■ **Given request**:
Identify each line below that contains the string "pizz" and copy those lines out. Case counts.

Collection entries:
★ ★ ★

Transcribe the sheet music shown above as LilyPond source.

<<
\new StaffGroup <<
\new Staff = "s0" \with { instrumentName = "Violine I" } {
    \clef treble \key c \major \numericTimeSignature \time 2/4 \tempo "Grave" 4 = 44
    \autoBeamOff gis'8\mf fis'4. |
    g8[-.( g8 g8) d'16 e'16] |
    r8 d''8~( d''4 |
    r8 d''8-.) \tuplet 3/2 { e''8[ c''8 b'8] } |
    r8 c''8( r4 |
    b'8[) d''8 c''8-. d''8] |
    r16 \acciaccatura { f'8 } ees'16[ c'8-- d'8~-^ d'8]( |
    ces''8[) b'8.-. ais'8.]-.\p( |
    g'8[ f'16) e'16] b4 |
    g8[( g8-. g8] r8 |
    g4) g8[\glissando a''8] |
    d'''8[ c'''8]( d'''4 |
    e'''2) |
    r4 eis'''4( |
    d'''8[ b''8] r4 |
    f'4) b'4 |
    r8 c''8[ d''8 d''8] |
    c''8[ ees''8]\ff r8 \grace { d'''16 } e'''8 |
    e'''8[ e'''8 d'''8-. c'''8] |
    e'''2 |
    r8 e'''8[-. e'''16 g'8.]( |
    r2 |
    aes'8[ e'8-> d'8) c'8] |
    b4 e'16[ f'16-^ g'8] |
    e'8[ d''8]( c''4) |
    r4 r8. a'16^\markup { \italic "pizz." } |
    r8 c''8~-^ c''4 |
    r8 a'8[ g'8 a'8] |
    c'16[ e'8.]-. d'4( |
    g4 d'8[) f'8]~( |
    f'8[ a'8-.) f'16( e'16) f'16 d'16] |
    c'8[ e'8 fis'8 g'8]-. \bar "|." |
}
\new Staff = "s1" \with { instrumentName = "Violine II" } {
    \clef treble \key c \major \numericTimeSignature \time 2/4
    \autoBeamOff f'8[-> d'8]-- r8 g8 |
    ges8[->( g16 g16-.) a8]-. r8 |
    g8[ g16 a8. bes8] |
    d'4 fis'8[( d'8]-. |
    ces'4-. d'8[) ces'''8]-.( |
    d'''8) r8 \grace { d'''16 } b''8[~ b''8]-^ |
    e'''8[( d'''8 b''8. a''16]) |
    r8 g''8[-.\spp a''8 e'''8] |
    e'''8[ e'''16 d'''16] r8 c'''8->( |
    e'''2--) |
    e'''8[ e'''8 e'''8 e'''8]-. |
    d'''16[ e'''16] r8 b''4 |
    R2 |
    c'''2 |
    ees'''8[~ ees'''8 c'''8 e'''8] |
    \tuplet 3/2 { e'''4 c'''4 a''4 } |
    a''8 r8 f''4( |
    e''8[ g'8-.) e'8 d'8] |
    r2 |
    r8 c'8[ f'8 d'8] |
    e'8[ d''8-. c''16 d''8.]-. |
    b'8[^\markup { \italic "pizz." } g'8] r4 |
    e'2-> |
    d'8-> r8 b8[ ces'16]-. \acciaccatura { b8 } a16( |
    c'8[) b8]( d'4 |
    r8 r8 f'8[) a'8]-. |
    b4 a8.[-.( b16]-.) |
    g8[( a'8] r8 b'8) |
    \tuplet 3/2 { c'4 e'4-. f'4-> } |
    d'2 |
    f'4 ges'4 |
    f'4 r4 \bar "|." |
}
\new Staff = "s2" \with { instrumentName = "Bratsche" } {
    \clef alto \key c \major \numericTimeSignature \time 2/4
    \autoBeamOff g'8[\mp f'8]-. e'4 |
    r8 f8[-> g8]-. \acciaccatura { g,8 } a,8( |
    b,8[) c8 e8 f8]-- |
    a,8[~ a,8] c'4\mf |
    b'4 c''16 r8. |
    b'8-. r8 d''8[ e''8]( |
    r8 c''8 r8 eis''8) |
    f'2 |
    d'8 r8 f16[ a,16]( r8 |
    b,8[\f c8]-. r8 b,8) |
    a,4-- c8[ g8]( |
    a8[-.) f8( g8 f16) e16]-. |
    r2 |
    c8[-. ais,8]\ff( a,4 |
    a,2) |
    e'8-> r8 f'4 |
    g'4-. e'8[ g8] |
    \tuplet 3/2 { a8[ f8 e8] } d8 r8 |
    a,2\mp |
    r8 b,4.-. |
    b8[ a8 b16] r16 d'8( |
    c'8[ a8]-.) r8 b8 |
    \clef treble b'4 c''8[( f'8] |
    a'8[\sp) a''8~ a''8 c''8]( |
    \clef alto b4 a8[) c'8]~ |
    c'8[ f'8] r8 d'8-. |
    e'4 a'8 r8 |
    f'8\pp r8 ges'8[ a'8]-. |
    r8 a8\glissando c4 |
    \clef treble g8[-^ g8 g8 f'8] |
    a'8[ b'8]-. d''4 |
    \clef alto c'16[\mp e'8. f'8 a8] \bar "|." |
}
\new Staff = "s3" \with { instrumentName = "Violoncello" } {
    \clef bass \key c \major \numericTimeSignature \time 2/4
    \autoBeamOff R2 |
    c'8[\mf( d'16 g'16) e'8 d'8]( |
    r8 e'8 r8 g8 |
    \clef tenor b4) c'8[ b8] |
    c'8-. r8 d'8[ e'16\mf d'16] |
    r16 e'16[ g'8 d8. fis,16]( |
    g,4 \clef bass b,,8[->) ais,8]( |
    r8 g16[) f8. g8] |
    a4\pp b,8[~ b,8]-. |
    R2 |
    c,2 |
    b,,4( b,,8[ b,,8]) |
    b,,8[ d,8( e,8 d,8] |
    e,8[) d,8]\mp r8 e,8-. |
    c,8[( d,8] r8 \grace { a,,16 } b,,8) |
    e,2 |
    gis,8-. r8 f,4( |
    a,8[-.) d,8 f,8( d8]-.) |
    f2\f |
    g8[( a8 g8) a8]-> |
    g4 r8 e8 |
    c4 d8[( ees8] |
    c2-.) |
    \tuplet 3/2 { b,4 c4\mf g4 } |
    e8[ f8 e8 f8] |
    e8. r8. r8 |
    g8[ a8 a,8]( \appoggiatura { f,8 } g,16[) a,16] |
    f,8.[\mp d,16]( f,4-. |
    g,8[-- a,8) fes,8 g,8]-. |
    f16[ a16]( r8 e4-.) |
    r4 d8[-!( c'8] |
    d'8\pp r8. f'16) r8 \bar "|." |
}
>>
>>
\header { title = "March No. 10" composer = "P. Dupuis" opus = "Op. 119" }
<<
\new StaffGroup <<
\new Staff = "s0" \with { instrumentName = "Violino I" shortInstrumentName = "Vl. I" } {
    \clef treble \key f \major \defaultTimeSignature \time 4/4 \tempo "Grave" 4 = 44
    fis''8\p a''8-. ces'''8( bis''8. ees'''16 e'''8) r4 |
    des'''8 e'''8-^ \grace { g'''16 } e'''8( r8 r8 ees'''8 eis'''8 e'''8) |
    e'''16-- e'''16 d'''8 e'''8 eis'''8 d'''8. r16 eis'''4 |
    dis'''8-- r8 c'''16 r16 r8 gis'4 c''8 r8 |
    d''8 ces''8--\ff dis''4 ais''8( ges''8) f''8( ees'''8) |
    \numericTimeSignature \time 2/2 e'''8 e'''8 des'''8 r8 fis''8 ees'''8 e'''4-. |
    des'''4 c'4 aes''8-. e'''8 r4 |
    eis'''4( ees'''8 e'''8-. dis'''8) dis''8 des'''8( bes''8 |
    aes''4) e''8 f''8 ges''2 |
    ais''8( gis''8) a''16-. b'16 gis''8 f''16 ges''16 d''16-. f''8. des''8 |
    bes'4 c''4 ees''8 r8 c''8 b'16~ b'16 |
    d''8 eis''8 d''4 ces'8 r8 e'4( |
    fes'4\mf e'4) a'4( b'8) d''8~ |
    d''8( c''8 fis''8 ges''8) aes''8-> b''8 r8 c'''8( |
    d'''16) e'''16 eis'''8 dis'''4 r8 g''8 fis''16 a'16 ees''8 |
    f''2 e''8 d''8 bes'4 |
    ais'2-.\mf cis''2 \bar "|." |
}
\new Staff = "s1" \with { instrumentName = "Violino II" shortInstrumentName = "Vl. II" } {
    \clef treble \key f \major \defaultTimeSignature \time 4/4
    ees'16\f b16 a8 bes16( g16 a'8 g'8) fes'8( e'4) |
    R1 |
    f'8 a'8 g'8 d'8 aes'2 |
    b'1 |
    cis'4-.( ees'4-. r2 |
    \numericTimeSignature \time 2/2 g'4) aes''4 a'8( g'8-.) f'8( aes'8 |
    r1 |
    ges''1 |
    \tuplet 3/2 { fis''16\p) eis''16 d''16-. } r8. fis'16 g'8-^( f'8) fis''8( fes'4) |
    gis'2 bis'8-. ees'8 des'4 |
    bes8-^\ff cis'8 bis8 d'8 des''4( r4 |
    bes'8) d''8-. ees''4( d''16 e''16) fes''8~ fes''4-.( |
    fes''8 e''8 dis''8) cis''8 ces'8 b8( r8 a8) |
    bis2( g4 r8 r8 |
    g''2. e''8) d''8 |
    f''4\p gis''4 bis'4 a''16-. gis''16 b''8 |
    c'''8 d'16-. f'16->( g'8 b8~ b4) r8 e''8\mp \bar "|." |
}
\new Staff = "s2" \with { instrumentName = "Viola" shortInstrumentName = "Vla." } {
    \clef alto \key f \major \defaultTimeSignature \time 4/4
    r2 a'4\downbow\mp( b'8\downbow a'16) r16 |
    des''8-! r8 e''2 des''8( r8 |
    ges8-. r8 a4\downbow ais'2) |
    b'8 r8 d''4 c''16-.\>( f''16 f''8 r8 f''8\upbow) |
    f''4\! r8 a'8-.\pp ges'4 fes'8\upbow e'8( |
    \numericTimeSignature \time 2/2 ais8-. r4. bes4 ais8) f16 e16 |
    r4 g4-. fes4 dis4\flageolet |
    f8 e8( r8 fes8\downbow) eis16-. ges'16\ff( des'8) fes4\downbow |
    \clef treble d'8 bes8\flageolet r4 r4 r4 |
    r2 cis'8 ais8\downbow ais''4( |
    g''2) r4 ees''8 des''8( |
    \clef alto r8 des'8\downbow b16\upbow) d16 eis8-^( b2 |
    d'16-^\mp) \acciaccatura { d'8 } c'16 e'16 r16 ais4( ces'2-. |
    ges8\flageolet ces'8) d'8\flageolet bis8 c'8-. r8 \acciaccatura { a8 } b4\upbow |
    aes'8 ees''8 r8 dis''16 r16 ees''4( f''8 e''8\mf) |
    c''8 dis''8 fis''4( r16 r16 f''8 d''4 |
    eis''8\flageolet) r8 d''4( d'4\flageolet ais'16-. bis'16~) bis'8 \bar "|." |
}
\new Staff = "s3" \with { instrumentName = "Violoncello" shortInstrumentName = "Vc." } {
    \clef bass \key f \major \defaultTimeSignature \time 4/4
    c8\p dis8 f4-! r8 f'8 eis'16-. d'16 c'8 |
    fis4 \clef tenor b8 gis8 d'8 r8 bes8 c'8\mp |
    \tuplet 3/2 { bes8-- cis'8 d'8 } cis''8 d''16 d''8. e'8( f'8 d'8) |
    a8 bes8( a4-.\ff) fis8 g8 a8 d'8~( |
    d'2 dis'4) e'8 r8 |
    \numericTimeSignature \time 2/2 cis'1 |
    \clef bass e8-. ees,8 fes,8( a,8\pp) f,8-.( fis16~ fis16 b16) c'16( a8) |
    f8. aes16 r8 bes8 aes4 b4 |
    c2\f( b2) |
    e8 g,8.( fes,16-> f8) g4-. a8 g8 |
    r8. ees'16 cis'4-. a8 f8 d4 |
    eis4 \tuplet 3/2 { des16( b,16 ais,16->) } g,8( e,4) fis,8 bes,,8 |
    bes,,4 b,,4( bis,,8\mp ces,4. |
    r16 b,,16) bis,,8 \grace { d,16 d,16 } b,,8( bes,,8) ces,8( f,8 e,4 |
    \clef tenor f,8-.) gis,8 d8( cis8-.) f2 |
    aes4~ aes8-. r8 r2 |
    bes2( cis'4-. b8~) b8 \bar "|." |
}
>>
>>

★ ★ ★

■ **Full answer**:
    r4 r8. a'16^\markup { \italic "pizz." } |
    b'8[^\markup { \italic "pizz." } g'8] r4 |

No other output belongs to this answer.